## DIRECTIONS FOR THIS TASK
Below are some records. Write out the lines from the one containing "insert: yellow flat screwdriver [694, 253]" to the last line, word for word, leaving out pictures.

-----

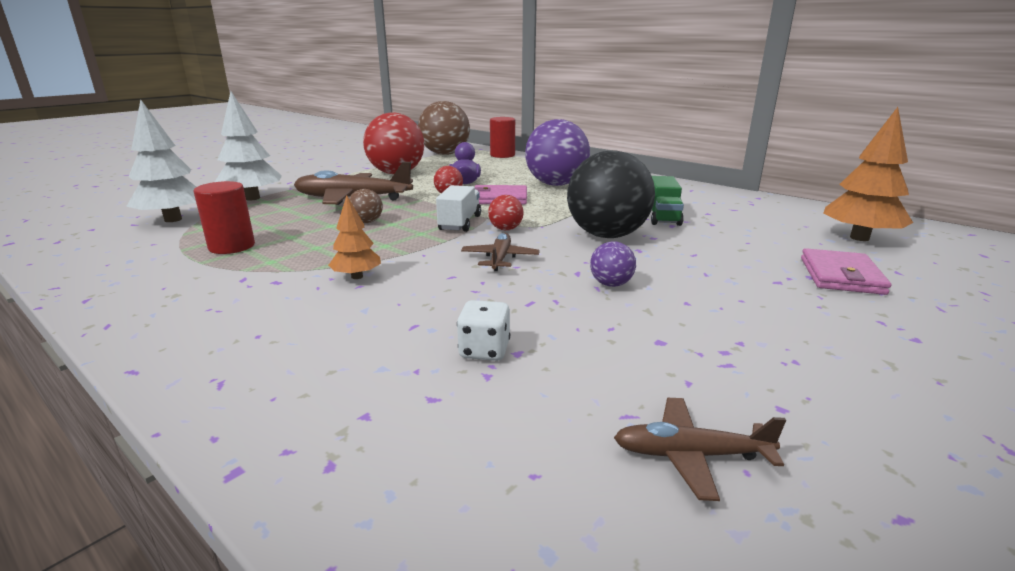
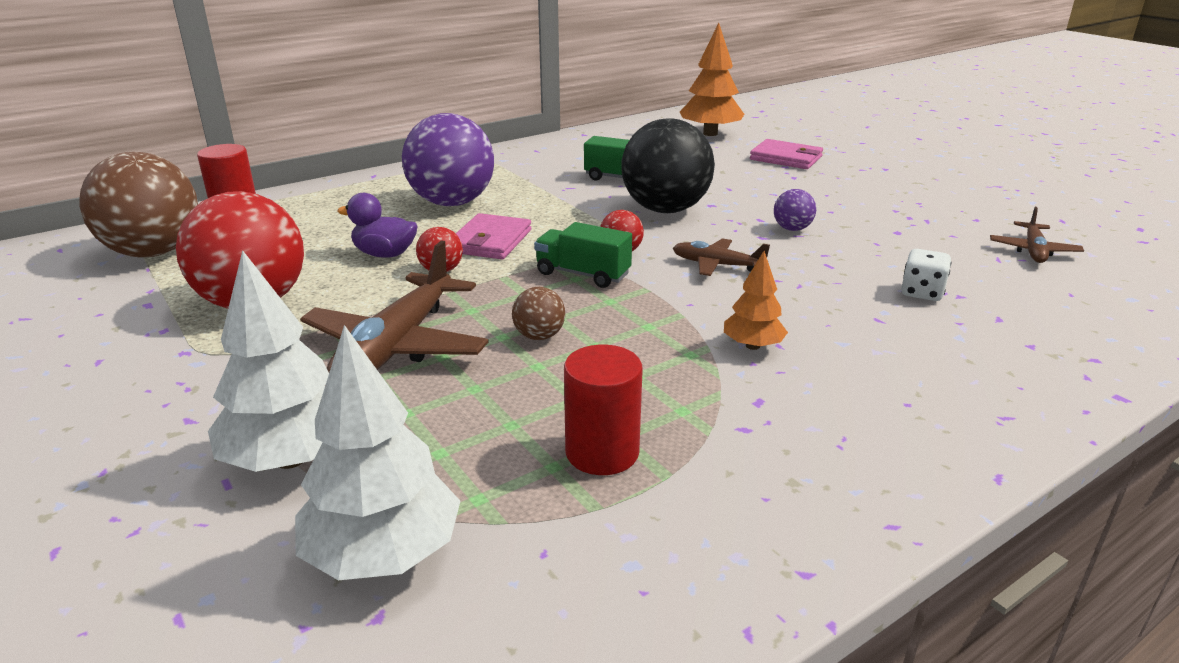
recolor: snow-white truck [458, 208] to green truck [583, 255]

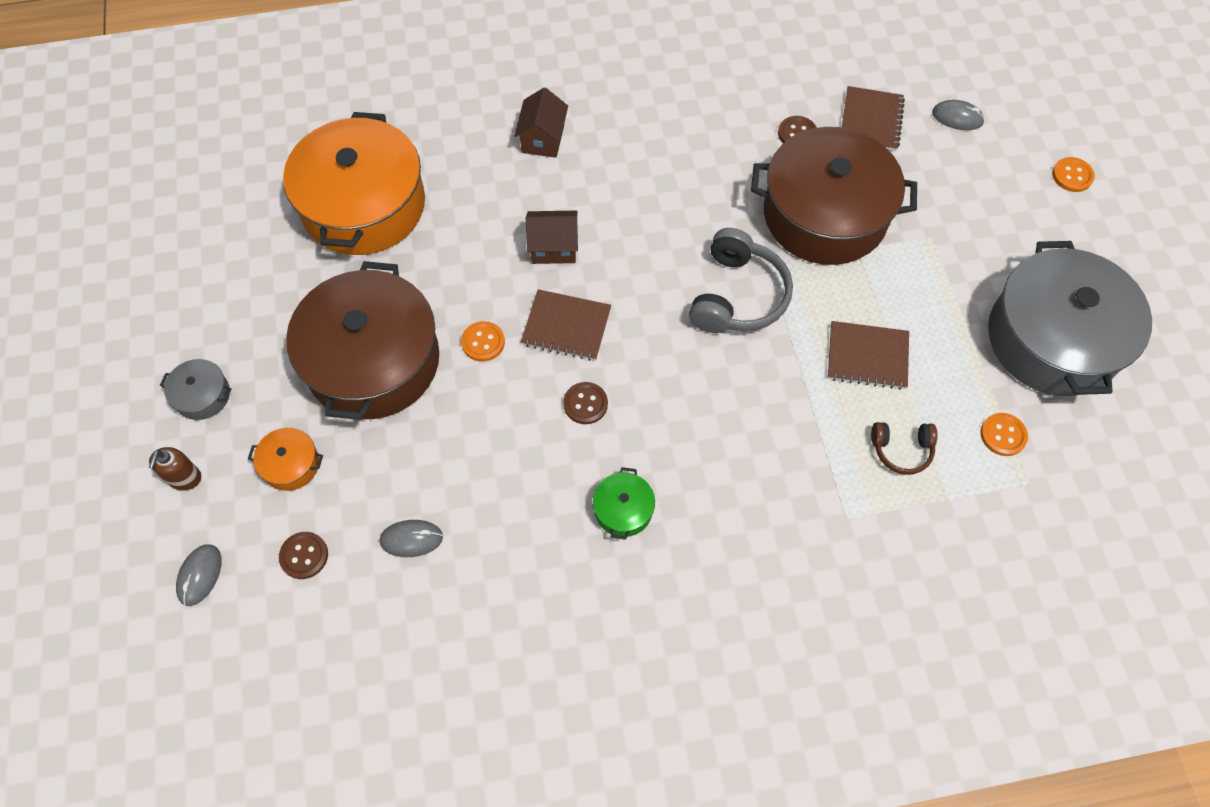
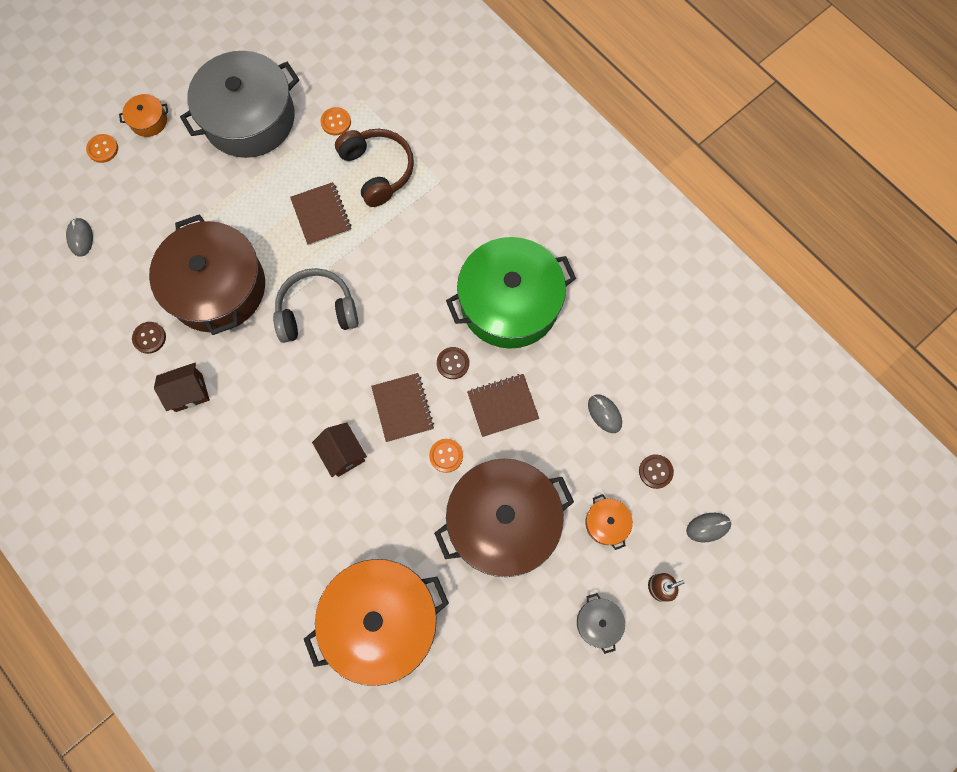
insert: orange stockpot [143, 115]
move: brown house [541, 122] to [182, 387]; brown notepad [873, 118] to [503, 405]
resize: green stockpot [624, 503] = [511, 293] x2.46; brown over-ear headphones [904, 448] = [374, 168] x1.82

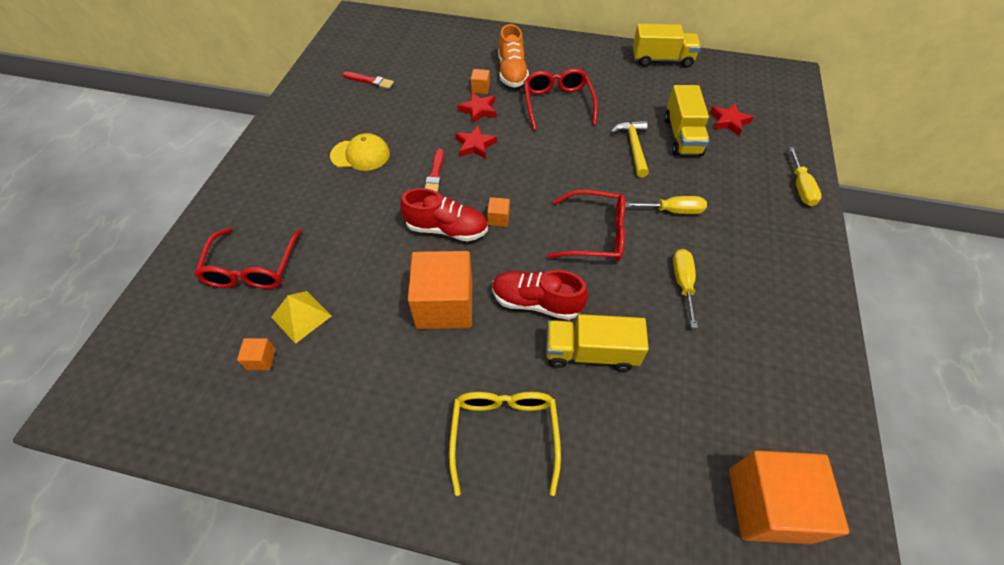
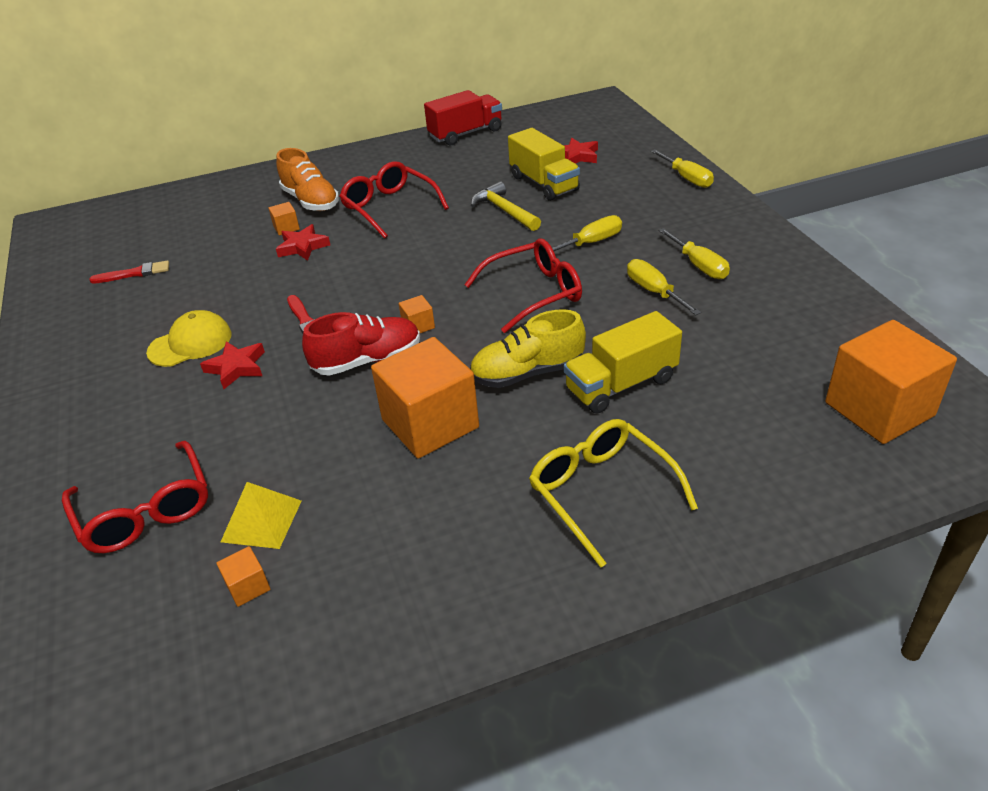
insert: yellow flat screwdriver [694, 253]
move: red star [476, 142] to [232, 365]
recolor: red sneaker [540, 295] to yellow sneaker [528, 348]; yellow truck [667, 46] to red truck [463, 117]

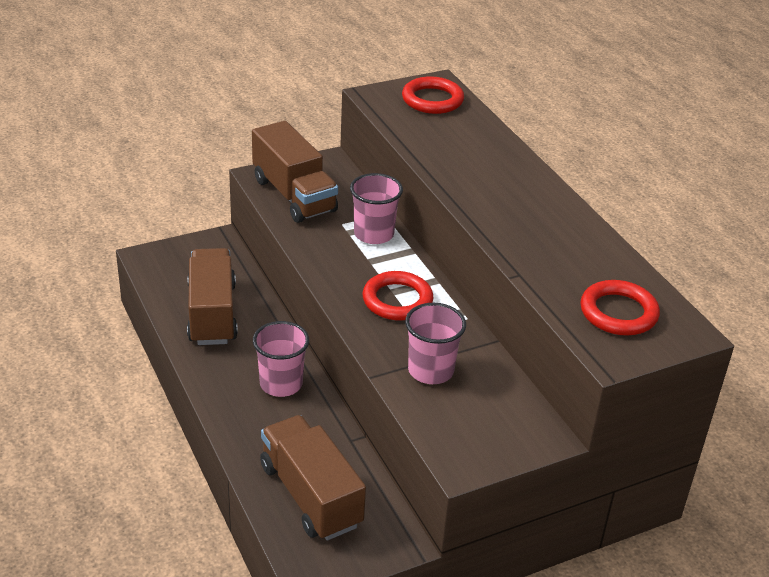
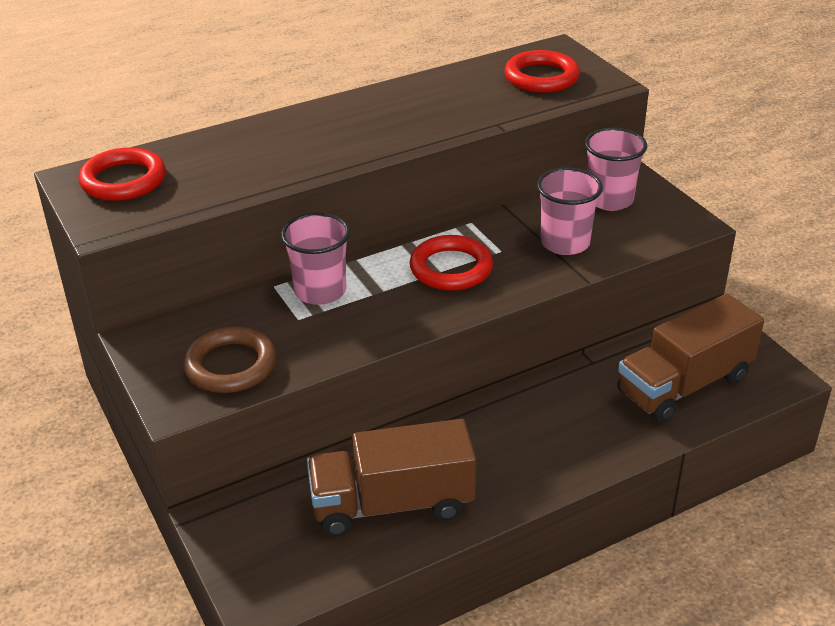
move: rosy cup [281, 359] to [616, 169]
replace: brown truck [295, 172] to brown hoop [229, 359]

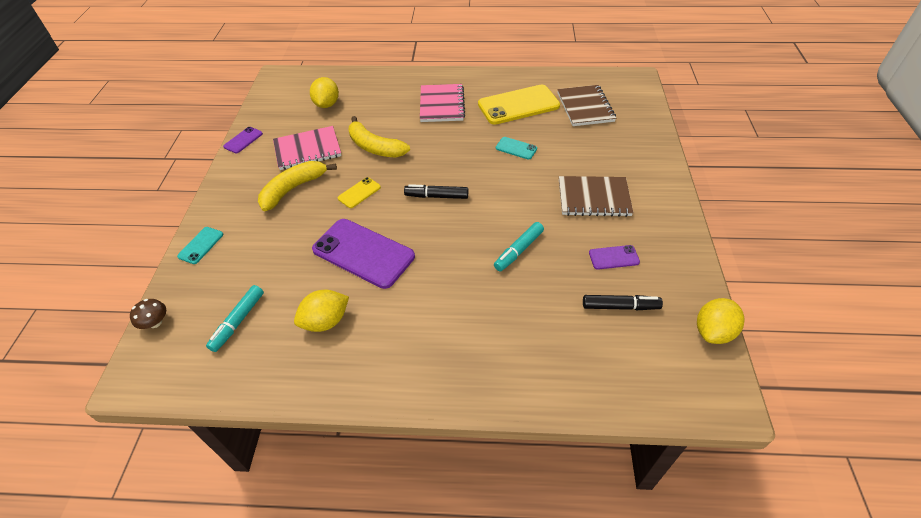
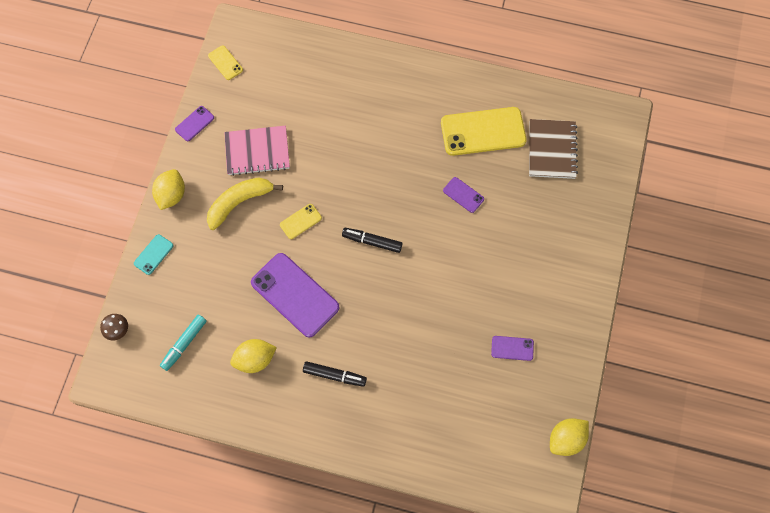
delete: yellow banana fruit [379, 137]; rosy notepad [442, 103]; turquoise marker [519, 246]; brown notepad [596, 196]
insert: yellow mobile phone [225, 62]
move: yellow toy lemon [324, 92] to [168, 189]; ebony marker [623, 302] to [335, 374]
recolor: turquoise mobile phone [516, 148] to royal purple mobile phone [463, 195]

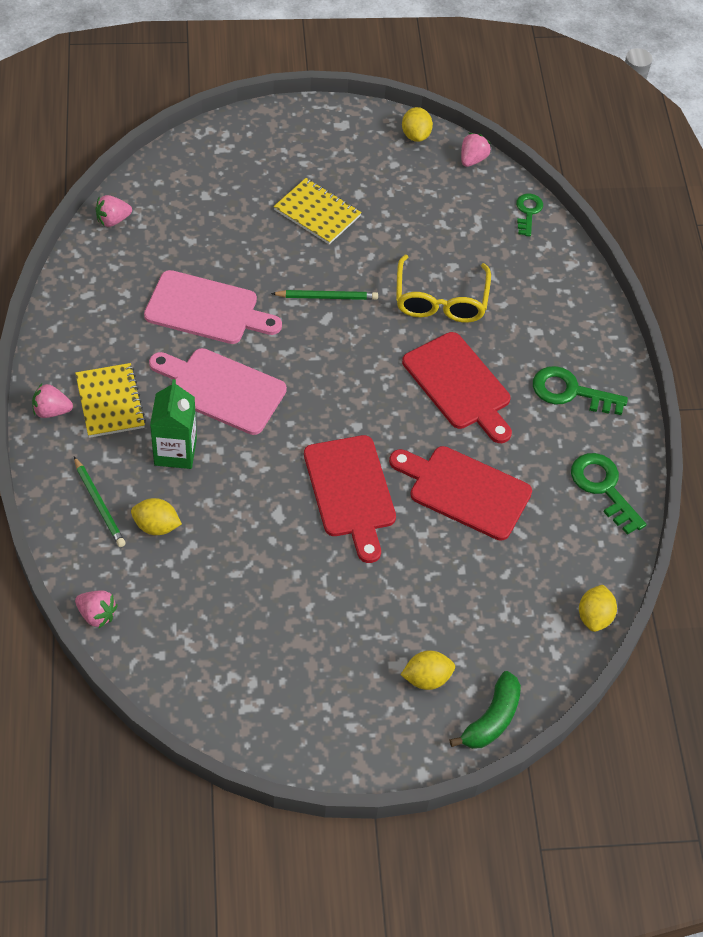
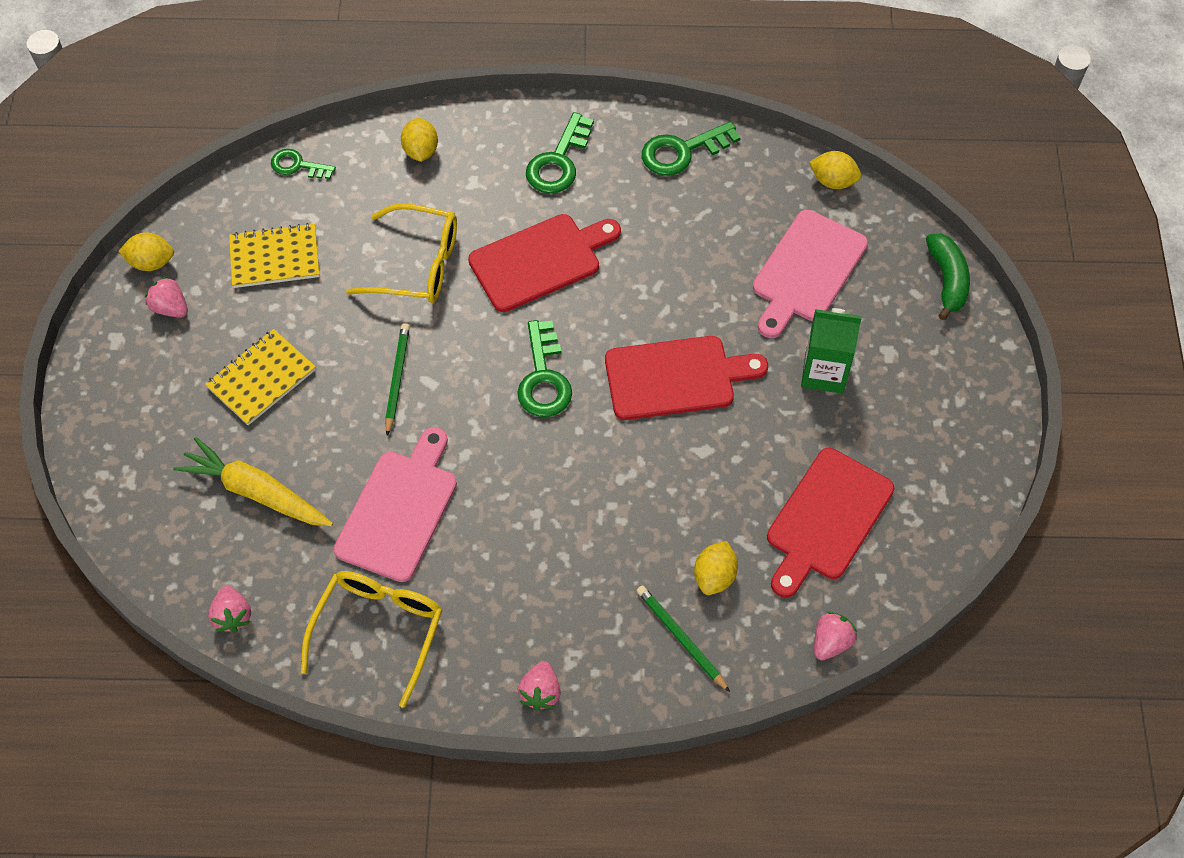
insert: yellow carrot [253, 481]; yellow spectacles [371, 639]; green latchkey [544, 368]
move: yellow notepad [110, 400] to [274, 255]; rosy bread board [218, 391] to [810, 274]; green carton [173, 424] to [831, 351]; red bread board [460, 493] to [830, 523]; yellow toy lemon [428, 670] to [419, 140]; rosy berry [476, 150] to [166, 297]
rotate: green pencil [100, 502] = [683, 638] 105 degrees counterclockwise; green banana fruit [485, 710] = [948, 277] 45 degrees clockwise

-----

## THE ANSWER
insert: yellow flat screwdriver [694, 253]
move: red star [476, 142] to [232, 365]
recolor: red sneaker [540, 295] to yellow sneaker [528, 348]; yellow truck [667, 46] to red truck [463, 117]

move: rosy cup [281, 359] to [616, 169]
replace: brown truck [295, 172] to brown hoop [229, 359]

delete: yellow banana fruit [379, 137]; rosy notepad [442, 103]; turquoise marker [519, 246]; brown notepad [596, 196]
insert: yellow mobile phone [225, 62]
move: yellow toy lemon [324, 92] to [168, 189]; ebony marker [623, 302] to [335, 374]
recolor: turquoise mobile phone [516, 148] to royal purple mobile phone [463, 195]

insert: yellow carrot [253, 481]; yellow spectacles [371, 639]; green latchkey [544, 368]
move: yellow notepad [110, 400] to [274, 255]; rosy bread board [218, 391] to [810, 274]; green carton [173, 424] to [831, 351]; red bread board [460, 493] to [830, 523]; yellow toy lemon [428, 670] to [419, 140]; rosy berry [476, 150] to [166, 297]
rotate: green pencil [100, 502] = [683, 638] 105 degrees counterclockwise; green banana fruit [485, 710] = [948, 277] 45 degrees clockwise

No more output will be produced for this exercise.